What the task requires: Starting with the line that contains "type=moved; before=dumbbell (red);", copy out each line through the end of the entries below, exactly as written, and nothing else.
──────── Dataset ────────
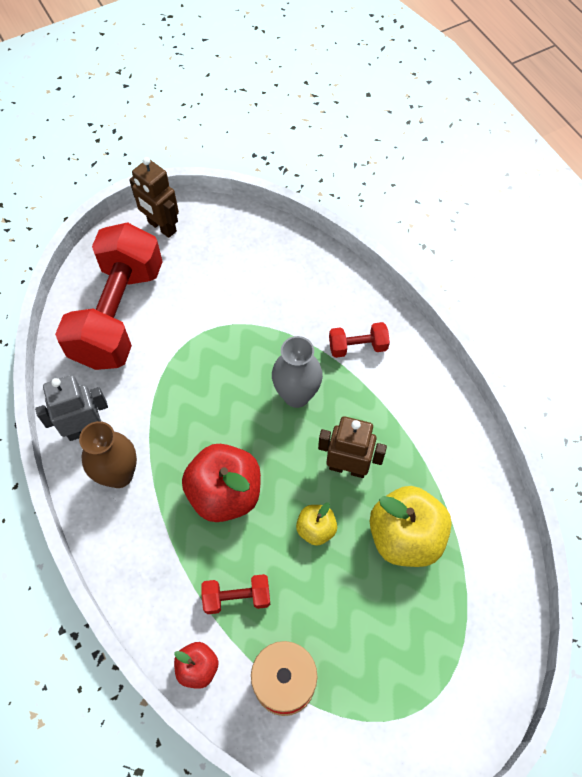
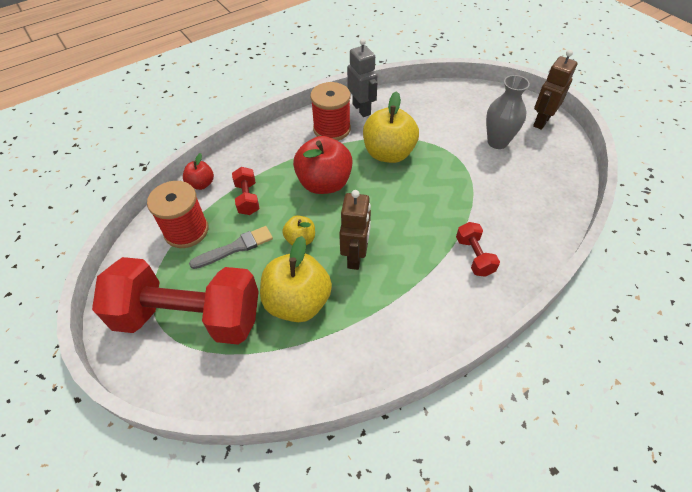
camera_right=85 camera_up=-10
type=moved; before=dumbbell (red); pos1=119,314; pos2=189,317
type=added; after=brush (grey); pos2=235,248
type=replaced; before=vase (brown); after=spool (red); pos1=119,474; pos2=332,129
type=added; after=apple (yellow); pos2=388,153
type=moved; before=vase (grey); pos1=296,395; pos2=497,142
────────
Completed exercise:
type=moved; before=dumbbell (red); pos1=119,314; pos2=189,317
type=added; after=brush (grey); pos2=235,248
type=replaced; before=vase (brown); after=spool (red); pos1=119,474; pos2=332,129
type=added; after=apple (yellow); pos2=388,153
type=moved; before=vase (grey); pos1=296,395; pos2=497,142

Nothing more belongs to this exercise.